INFORMATION:
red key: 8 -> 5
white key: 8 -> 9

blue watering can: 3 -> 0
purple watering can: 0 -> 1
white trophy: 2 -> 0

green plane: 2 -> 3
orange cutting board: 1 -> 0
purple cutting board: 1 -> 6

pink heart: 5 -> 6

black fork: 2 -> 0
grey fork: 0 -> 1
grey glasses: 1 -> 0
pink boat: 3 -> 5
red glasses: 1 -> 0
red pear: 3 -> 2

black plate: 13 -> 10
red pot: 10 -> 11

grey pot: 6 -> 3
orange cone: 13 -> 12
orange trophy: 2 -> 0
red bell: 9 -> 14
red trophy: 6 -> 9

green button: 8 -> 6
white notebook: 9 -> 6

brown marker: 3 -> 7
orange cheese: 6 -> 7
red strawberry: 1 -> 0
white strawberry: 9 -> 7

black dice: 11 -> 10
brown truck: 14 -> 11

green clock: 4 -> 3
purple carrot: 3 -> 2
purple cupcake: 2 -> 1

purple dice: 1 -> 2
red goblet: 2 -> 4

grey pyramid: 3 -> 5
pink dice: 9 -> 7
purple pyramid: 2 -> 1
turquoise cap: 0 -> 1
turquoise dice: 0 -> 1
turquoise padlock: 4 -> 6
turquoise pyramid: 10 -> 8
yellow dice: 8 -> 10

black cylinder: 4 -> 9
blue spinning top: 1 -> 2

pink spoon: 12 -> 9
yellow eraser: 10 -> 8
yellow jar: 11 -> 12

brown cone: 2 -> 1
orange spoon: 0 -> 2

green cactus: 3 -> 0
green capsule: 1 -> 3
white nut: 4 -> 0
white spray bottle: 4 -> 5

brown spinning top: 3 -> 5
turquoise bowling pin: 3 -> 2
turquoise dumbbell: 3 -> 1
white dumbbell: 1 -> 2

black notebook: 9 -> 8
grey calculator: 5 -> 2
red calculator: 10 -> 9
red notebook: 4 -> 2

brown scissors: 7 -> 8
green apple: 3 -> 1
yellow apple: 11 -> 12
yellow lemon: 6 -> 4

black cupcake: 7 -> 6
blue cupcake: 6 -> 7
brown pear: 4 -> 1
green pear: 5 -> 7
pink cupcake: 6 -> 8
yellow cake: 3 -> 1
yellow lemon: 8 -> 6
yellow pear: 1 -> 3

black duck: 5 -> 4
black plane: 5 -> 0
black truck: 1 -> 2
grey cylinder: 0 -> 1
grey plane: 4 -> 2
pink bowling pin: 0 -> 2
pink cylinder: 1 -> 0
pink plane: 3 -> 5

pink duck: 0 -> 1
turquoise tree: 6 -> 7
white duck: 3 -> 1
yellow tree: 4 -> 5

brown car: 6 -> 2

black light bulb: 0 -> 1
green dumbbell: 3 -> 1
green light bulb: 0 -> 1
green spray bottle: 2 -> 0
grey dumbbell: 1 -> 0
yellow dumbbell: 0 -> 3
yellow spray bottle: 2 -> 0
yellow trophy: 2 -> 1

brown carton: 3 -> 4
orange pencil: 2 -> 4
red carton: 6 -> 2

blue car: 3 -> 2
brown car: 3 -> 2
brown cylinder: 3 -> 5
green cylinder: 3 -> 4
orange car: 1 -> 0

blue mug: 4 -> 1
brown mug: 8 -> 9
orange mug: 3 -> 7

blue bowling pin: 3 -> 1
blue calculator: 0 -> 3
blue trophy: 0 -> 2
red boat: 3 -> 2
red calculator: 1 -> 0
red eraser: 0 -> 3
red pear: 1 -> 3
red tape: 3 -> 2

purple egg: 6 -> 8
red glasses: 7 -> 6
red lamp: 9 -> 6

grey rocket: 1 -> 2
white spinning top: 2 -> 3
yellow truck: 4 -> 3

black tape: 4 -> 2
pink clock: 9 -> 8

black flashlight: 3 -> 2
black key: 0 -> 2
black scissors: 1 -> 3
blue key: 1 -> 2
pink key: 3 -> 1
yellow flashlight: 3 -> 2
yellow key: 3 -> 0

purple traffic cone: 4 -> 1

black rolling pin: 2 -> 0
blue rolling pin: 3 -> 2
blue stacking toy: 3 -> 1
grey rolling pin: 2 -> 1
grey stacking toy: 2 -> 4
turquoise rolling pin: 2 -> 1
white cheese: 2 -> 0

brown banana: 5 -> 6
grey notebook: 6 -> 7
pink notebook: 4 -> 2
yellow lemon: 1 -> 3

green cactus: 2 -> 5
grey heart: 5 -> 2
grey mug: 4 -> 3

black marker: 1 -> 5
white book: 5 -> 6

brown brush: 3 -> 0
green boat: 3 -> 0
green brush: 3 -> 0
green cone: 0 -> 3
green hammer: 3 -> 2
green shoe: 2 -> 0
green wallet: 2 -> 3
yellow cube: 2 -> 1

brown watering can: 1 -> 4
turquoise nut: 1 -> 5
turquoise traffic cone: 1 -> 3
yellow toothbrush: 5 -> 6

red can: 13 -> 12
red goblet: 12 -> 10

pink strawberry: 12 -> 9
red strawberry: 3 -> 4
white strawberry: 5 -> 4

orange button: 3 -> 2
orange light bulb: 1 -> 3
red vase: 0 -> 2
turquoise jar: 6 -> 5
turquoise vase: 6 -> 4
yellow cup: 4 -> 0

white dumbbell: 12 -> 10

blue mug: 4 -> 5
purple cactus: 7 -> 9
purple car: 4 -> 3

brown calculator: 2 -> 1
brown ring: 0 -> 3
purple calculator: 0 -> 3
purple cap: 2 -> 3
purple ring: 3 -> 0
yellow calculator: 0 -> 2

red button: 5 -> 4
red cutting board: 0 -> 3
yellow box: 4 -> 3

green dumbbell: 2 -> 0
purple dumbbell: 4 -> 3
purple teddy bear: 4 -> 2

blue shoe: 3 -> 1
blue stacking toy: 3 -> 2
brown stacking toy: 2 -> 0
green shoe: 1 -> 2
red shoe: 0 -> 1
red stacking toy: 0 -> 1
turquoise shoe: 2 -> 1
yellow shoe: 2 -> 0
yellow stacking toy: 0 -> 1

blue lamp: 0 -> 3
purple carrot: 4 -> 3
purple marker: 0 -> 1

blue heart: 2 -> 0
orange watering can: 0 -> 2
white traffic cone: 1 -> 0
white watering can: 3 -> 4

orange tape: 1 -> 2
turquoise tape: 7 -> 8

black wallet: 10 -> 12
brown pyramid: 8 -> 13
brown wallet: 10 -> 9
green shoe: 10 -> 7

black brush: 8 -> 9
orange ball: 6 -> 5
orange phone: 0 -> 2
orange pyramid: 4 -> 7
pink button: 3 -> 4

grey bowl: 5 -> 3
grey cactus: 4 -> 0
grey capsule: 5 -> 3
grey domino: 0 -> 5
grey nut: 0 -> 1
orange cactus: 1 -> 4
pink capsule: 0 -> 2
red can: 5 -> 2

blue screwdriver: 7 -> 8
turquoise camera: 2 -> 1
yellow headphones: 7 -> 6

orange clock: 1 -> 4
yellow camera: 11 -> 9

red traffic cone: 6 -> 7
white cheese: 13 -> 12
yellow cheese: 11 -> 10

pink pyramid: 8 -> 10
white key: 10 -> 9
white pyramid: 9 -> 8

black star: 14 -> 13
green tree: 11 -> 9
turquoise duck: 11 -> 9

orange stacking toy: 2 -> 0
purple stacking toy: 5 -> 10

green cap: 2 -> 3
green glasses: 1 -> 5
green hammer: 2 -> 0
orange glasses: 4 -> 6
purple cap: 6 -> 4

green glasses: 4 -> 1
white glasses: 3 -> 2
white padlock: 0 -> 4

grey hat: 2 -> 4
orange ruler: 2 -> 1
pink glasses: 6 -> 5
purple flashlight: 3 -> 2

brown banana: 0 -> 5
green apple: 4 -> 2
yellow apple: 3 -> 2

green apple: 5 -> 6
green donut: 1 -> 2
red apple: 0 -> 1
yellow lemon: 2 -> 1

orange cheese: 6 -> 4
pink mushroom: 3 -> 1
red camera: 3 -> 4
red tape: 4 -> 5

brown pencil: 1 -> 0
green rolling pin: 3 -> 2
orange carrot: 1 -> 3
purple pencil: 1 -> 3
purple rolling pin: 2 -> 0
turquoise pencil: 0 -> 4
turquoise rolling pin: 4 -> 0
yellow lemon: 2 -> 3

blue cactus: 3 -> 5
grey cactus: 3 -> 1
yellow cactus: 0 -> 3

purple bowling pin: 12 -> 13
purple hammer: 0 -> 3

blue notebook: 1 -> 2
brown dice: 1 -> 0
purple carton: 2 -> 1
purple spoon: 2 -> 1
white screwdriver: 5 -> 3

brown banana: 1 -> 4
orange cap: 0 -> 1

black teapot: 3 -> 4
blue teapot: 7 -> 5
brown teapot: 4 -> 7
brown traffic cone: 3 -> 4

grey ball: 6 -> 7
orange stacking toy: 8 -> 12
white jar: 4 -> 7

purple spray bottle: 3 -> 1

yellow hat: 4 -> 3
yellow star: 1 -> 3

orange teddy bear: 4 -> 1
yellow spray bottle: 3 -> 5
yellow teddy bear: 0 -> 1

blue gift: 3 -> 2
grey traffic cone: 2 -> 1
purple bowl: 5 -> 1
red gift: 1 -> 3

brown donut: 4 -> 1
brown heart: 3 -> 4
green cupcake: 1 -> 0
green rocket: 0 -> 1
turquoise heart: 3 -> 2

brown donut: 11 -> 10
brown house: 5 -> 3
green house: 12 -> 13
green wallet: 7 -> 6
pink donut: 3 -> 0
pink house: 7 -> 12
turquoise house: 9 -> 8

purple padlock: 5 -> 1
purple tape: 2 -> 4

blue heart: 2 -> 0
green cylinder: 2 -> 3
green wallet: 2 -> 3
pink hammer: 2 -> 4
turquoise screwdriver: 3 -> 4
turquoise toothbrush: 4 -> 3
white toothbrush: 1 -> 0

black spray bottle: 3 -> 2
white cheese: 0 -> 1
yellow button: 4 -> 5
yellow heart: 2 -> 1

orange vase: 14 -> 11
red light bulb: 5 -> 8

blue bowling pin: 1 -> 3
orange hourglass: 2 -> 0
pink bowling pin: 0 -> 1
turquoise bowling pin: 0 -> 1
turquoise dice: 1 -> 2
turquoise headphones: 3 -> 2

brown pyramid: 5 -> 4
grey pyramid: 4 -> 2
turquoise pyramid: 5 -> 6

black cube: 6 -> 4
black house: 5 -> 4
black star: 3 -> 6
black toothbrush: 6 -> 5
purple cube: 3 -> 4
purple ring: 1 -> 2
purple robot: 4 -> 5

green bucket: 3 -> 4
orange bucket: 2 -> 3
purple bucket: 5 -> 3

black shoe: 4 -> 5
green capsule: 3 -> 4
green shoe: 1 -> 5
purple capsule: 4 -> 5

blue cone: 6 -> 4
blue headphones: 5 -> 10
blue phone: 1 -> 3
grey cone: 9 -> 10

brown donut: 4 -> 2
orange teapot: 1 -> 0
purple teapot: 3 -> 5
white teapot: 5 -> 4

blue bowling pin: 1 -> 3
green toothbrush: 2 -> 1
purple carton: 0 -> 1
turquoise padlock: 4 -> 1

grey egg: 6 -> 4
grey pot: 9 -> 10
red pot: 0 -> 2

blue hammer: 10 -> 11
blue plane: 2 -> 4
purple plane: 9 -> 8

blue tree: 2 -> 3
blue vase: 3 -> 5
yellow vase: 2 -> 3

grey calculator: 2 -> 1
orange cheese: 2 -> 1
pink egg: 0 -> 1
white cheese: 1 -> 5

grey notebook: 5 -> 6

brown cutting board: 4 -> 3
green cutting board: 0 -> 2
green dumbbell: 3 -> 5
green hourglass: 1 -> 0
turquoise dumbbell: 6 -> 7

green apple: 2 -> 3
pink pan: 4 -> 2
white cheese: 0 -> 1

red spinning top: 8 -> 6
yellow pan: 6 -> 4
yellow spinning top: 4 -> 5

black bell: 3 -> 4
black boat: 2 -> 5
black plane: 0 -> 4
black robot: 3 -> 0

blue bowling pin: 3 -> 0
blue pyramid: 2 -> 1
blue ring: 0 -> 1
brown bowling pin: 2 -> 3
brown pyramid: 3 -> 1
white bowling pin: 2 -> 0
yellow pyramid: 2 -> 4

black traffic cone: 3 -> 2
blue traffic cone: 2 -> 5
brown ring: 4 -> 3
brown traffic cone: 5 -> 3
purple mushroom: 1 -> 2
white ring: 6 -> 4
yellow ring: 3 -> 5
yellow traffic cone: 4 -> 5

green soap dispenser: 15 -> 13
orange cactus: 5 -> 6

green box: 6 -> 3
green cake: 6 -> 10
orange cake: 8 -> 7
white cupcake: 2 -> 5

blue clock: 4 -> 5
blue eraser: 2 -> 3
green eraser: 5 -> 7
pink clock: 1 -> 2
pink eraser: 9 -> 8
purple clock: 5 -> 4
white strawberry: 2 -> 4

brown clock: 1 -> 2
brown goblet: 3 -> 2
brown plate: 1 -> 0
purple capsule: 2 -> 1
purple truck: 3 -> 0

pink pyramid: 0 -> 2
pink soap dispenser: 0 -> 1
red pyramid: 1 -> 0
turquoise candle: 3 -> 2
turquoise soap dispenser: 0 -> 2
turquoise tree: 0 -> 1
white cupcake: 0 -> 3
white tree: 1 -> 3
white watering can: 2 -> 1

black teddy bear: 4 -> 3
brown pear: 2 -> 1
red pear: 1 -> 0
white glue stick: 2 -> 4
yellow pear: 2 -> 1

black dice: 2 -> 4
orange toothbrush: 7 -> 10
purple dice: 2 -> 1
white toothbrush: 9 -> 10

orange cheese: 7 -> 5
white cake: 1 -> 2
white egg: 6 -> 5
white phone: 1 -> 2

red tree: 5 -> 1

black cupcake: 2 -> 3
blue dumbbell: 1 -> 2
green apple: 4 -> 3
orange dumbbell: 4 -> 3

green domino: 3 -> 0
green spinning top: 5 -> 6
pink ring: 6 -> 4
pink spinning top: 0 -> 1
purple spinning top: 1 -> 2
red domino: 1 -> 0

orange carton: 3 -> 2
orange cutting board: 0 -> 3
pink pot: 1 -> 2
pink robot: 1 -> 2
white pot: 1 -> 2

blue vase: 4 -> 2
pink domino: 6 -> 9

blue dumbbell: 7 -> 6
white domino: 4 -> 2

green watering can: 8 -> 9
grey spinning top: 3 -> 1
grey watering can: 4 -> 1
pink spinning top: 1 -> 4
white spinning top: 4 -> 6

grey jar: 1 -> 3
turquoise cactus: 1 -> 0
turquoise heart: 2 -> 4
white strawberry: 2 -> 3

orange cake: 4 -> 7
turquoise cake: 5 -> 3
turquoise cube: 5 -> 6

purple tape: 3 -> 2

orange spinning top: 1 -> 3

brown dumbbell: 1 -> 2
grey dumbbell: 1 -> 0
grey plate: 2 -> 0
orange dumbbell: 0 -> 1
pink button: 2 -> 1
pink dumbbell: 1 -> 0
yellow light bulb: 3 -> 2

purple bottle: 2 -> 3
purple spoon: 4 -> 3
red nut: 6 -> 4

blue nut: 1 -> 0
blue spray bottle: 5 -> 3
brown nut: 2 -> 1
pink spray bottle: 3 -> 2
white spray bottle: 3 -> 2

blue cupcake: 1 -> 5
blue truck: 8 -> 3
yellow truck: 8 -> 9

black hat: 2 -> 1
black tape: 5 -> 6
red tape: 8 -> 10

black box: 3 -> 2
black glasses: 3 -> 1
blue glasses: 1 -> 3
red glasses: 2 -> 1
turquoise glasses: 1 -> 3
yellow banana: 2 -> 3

WHAT IS EXPECTED: The response should consist only of the lines from the one containing "blue nut: 1 -> 0" to the end of the material above, both included.

RESPONSE:
blue nut: 1 -> 0
blue spray bottle: 5 -> 3
brown nut: 2 -> 1
pink spray bottle: 3 -> 2
white spray bottle: 3 -> 2

blue cupcake: 1 -> 5
blue truck: 8 -> 3
yellow truck: 8 -> 9

black hat: 2 -> 1
black tape: 5 -> 6
red tape: 8 -> 10

black box: 3 -> 2
black glasses: 3 -> 1
blue glasses: 1 -> 3
red glasses: 2 -> 1
turquoise glasses: 1 -> 3
yellow banana: 2 -> 3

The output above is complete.